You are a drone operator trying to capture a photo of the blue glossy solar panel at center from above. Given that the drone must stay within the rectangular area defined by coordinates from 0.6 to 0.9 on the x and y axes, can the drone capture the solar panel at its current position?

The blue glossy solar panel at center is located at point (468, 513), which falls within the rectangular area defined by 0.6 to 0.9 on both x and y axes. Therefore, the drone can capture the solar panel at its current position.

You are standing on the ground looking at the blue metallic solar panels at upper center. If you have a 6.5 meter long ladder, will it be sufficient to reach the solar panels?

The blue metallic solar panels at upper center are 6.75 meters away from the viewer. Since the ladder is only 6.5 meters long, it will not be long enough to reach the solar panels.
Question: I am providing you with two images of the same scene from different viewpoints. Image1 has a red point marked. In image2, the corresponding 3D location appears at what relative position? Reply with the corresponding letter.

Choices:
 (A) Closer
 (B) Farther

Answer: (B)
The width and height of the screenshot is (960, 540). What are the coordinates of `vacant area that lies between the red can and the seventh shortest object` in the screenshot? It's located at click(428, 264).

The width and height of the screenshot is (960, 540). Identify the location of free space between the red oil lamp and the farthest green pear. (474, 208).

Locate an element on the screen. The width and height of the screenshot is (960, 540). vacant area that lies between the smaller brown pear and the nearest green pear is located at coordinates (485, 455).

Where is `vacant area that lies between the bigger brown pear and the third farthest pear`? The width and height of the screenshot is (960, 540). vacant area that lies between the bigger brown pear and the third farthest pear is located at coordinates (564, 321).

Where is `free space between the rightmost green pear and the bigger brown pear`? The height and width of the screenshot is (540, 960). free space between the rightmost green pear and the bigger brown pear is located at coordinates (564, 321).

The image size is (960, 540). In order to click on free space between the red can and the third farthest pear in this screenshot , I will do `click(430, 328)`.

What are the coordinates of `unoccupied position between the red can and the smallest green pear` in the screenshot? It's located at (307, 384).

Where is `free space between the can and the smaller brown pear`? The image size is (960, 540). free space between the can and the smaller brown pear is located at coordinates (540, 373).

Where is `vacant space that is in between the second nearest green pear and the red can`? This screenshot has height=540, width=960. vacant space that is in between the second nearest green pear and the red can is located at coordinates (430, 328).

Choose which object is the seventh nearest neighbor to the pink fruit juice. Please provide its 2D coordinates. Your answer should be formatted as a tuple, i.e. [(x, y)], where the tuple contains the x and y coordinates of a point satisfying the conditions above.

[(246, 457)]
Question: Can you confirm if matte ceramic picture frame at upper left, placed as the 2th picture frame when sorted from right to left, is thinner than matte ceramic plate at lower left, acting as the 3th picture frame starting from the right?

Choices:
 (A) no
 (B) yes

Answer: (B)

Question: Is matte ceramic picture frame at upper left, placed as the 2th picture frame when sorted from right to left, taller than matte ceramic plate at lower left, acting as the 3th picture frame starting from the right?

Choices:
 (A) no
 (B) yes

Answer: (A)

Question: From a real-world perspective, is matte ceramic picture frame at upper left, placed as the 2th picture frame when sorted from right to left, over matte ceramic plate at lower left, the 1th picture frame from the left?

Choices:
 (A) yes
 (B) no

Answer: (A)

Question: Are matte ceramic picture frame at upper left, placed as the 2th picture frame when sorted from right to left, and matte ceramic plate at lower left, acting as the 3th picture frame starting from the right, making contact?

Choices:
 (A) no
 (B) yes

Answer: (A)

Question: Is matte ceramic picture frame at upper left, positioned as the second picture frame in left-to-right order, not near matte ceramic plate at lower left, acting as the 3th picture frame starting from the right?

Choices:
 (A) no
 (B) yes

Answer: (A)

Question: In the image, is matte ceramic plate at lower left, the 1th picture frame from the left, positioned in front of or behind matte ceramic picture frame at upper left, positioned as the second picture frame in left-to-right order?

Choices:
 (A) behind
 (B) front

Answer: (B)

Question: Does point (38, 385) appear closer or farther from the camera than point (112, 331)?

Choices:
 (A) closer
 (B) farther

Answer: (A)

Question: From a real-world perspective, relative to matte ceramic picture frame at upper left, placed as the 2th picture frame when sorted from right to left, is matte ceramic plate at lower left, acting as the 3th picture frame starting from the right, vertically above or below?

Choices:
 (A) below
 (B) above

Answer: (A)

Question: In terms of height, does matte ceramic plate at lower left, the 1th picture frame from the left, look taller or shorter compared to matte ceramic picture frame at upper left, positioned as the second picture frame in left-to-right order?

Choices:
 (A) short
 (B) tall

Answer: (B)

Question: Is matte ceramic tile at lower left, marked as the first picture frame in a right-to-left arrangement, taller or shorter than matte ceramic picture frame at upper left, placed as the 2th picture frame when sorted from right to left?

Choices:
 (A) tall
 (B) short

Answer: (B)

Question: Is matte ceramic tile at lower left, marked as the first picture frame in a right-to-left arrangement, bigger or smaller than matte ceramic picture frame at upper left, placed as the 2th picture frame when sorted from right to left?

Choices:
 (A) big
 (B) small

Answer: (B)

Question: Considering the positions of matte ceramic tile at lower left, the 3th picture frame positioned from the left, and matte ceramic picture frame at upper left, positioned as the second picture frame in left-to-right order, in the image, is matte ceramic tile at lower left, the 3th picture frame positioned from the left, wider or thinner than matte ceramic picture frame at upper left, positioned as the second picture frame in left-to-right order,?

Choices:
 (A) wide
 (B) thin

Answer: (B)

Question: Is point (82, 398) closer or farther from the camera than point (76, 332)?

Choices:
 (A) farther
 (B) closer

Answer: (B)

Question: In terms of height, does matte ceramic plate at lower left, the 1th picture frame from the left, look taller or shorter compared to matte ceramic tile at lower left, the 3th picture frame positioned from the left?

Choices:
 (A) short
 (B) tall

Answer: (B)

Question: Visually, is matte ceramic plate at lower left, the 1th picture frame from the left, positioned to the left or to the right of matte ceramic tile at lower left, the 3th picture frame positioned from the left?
⁂
WHAT IS REQUIRED:
Edit the records above so that each "vacant area" reads "empty space", and leave every other word as it is.

RESPONSE TO THIS EXERCISE:
You are a drone operator trying to capture a photo of the blue glossy solar panel at center from above. Given that the drone must stay within the rectangular area defined by coordinates from 0.6 to 0.9 on the x and y axes, can the drone capture the solar panel at its current position?

The blue glossy solar panel at center is located at point (468, 513), which falls within the rectangular area defined by 0.6 to 0.9 on both x and y axes. Therefore, the drone can capture the solar panel at its current position.

You are standing on the ground looking at the blue metallic solar panels at upper center. If you have a 6.5 meter long ladder, will it be sufficient to reach the solar panels?

The blue metallic solar panels at upper center are 6.75 meters away from the viewer. Since the ladder is only 6.5 meters long, it will not be long enough to reach the solar panels.
Question: I am providing you with two images of the same scene from different viewpoints. Image1 has a red point marked. In image2, the corresponding 3D location appears at what relative position? Reply with the corresponding letter.

Choices:
 (A) Closer
 (B) Farther

Answer: (B)
The width and height of the screenshot is (960, 540). What are the coordinates of `empty space that lies between the red can and the seventh shortest object` in the screenshot? It's located at click(428, 264).

The width and height of the screenshot is (960, 540). Identify the location of free space between the red oil lamp and the farthest green pear. (474, 208).

Locate an element on the screen. The width and height of the screenshot is (960, 540). empty space that lies between the smaller brown pear and the nearest green pear is located at coordinates (485, 455).

Where is `empty space that lies between the bigger brown pear and the third farthest pear`? The width and height of the screenshot is (960, 540). empty space that lies between the bigger brown pear and the third farthest pear is located at coordinates (564, 321).

Where is `free space between the rightmost green pear and the bigger brown pear`? The height and width of the screenshot is (540, 960). free space between the rightmost green pear and the bigger brown pear is located at coordinates (564, 321).

The image size is (960, 540). In order to click on free space between the red can and the third farthest pear in this screenshot , I will do `click(430, 328)`.

What are the coordinates of `unoccupied position between the red can and the smallest green pear` in the screenshot? It's located at (307, 384).

Where is `free space between the can and the smaller brown pear`? The image size is (960, 540). free space between the can and the smaller brown pear is located at coordinates (540, 373).

Where is `vacant space that is in between the second nearest green pear and the red can`? This screenshot has height=540, width=960. vacant space that is in between the second nearest green pear and the red can is located at coordinates (430, 328).

Choose which object is the seventh nearest neighbor to the pink fruit juice. Please provide its 2D coordinates. Your answer should be formatted as a tuple, i.e. [(x, y)], where the tuple contains the x and y coordinates of a point satisfying the conditions above.

[(246, 457)]
Question: Can you confirm if matte ceramic picture frame at upper left, placed as the 2th picture frame when sorted from right to left, is thinner than matte ceramic plate at lower left, acting as the 3th picture frame starting from the right?

Choices:
 (A) no
 (B) yes

Answer: (B)

Question: Is matte ceramic picture frame at upper left, placed as the 2th picture frame when sorted from right to left, taller than matte ceramic plate at lower left, acting as the 3th picture frame starting from the right?

Choices:
 (A) no
 (B) yes

Answer: (A)

Question: From a real-world perspective, is matte ceramic picture frame at upper left, placed as the 2th picture frame when sorted from right to left, over matte ceramic plate at lower left, the 1th picture frame from the left?

Choices:
 (A) yes
 (B) no

Answer: (A)

Question: Are matte ceramic picture frame at upper left, placed as the 2th picture frame when sorted from right to left, and matte ceramic plate at lower left, acting as the 3th picture frame starting from the right, making contact?

Choices:
 (A) no
 (B) yes

Answer: (A)

Question: Is matte ceramic picture frame at upper left, positioned as the second picture frame in left-to-right order, not near matte ceramic plate at lower left, acting as the 3th picture frame starting from the right?

Choices:
 (A) no
 (B) yes

Answer: (A)

Question: In the image, is matte ceramic plate at lower left, the 1th picture frame from the left, positioned in front of or behind matte ceramic picture frame at upper left, positioned as the second picture frame in left-to-right order?

Choices:
 (A) behind
 (B) front

Answer: (B)

Question: Does point (38, 385) appear closer or farther from the camera than point (112, 331)?

Choices:
 (A) closer
 (B) farther

Answer: (A)

Question: From a real-world perspective, relative to matte ceramic picture frame at upper left, placed as the 2th picture frame when sorted from right to left, is matte ceramic plate at lower left, acting as the 3th picture frame starting from the right, vertically above or below?

Choices:
 (A) below
 (B) above

Answer: (A)

Question: In terms of height, does matte ceramic plate at lower left, the 1th picture frame from the left, look taller or shorter compared to matte ceramic picture frame at upper left, positioned as the second picture frame in left-to-right order?

Choices:
 (A) short
 (B) tall

Answer: (B)

Question: Is matte ceramic tile at lower left, marked as the first picture frame in a right-to-left arrangement, taller or shorter than matte ceramic picture frame at upper left, placed as the 2th picture frame when sorted from right to left?

Choices:
 (A) tall
 (B) short

Answer: (B)

Question: Is matte ceramic tile at lower left, marked as the first picture frame in a right-to-left arrangement, bigger or smaller than matte ceramic picture frame at upper left, placed as the 2th picture frame when sorted from right to left?

Choices:
 (A) big
 (B) small

Answer: (B)

Question: Considering the positions of matte ceramic tile at lower left, the 3th picture frame positioned from the left, and matte ceramic picture frame at upper left, positioned as the second picture frame in left-to-right order, in the image, is matte ceramic tile at lower left, the 3th picture frame positioned from the left, wider or thinner than matte ceramic picture frame at upper left, positioned as the second picture frame in left-to-right order,?

Choices:
 (A) wide
 (B) thin

Answer: (B)

Question: Is point (82, 398) closer or farther from the camera than point (76, 332)?

Choices:
 (A) farther
 (B) closer

Answer: (B)

Question: In terms of height, does matte ceramic plate at lower left, the 1th picture frame from the left, look taller or shorter compared to matte ceramic tile at lower left, the 3th picture frame positioned from the left?

Choices:
 (A) short
 (B) tall

Answer: (B)

Question: Visually, is matte ceramic plate at lower left, the 1th picture frame from the left, positioned to the left or to the right of matte ceramic tile at lower left, the 3th picture frame positioned from the left?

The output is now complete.